Print, please, the line that contains "(430, 566) = (143, 541): none -> brown banana" and each line after it to the end of the entries, unchanged and with nothing else.

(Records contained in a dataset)
-*-
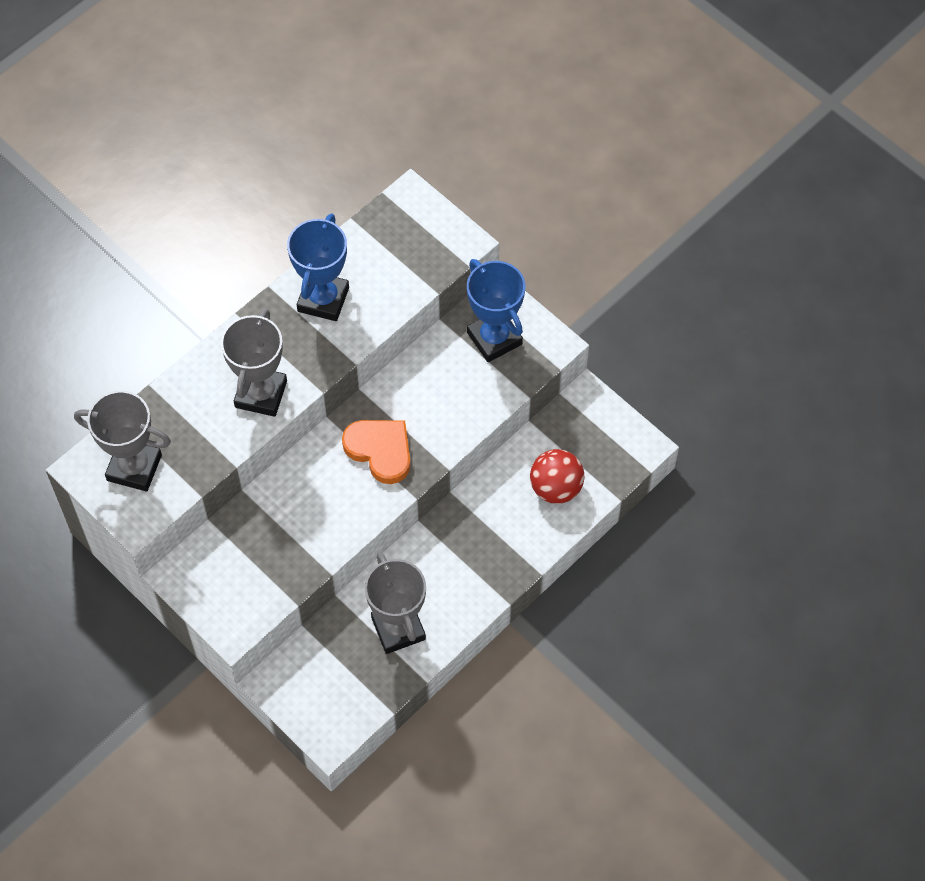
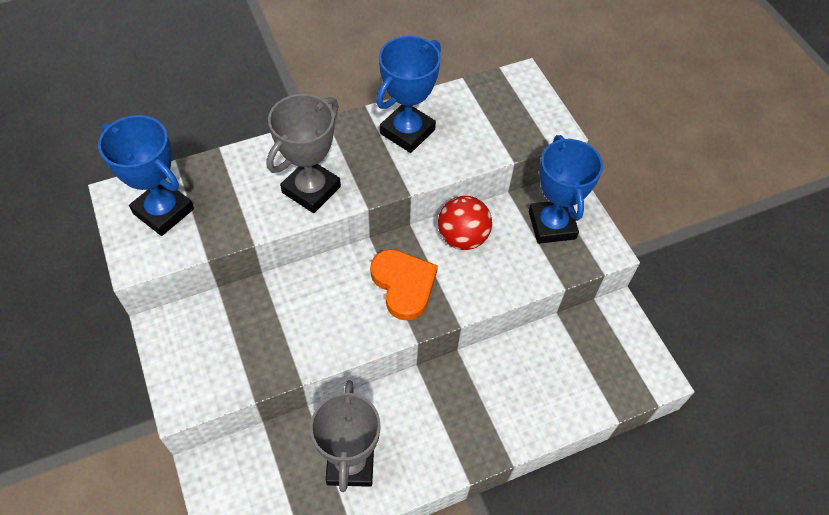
camera: 20 degrees right, 5 degrees down
(134, 468) = (163, 211): grey trophy -> blue trophy
(556, 488) = (559, 385): red ball -> red ball (462, 237)

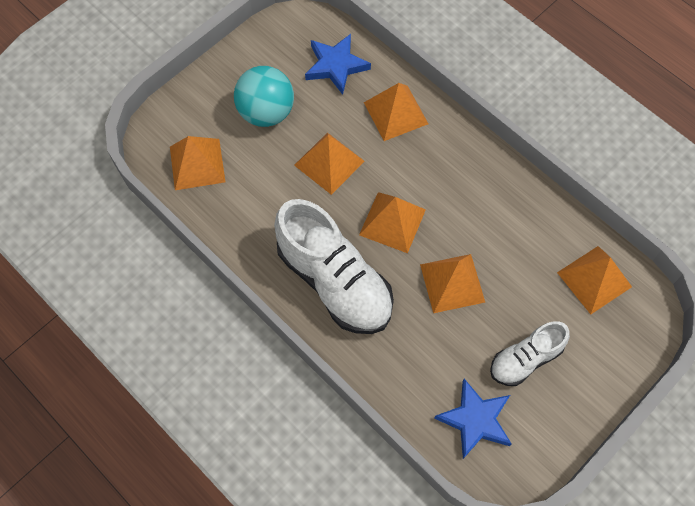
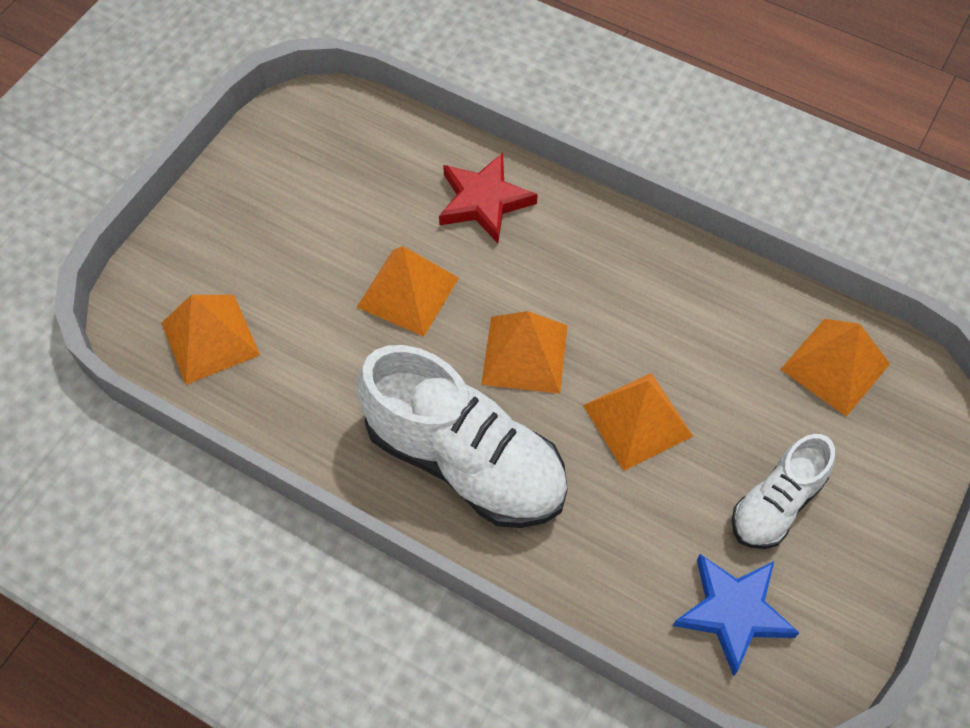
camera: 15 degrees left, 5 degrees down
(266, 112) = (295, 241): turquoise ball -> none
(336, 66) = (379, 155): blue star -> none
(395, 113) = (484, 201): orange pyramid -> red star

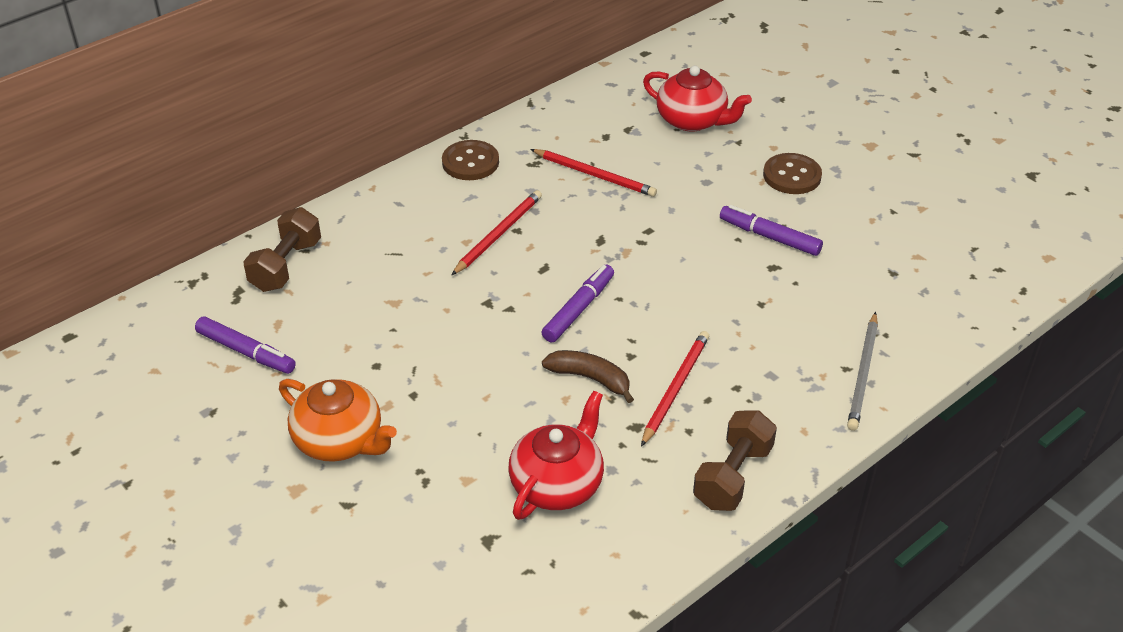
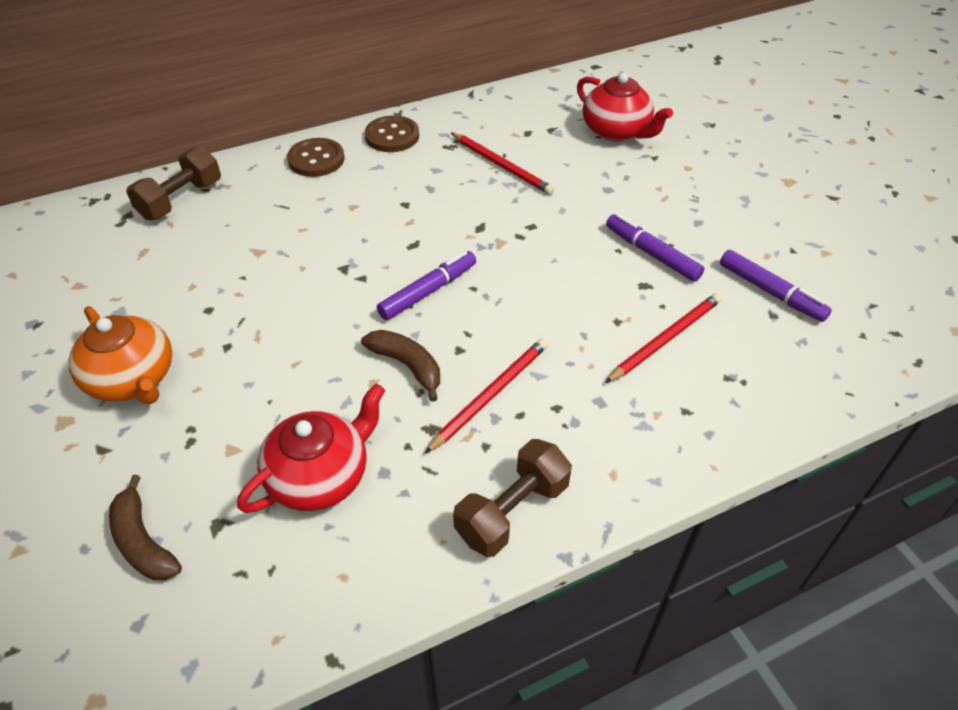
camera: 15 degrees right, 5 degrees up
(246, 352) = (100, 273): purple marker -> purple marker (770, 292)
(430, 566) = (143, 541): none -> brown banana
(498, 234) = (386, 205): red pencil -> red pencil (666, 339)
(792, 176) = (697, 197): brown button -> brown button (316, 159)
(863, 374) = (703, 421): grey pencil -> none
-*-
Result of the exercise →
(430, 566) = (143, 541): none -> brown banana
(498, 234) = (386, 205): red pencil -> red pencil (666, 339)
(792, 176) = (697, 197): brown button -> brown button (316, 159)
(863, 374) = (703, 421): grey pencil -> none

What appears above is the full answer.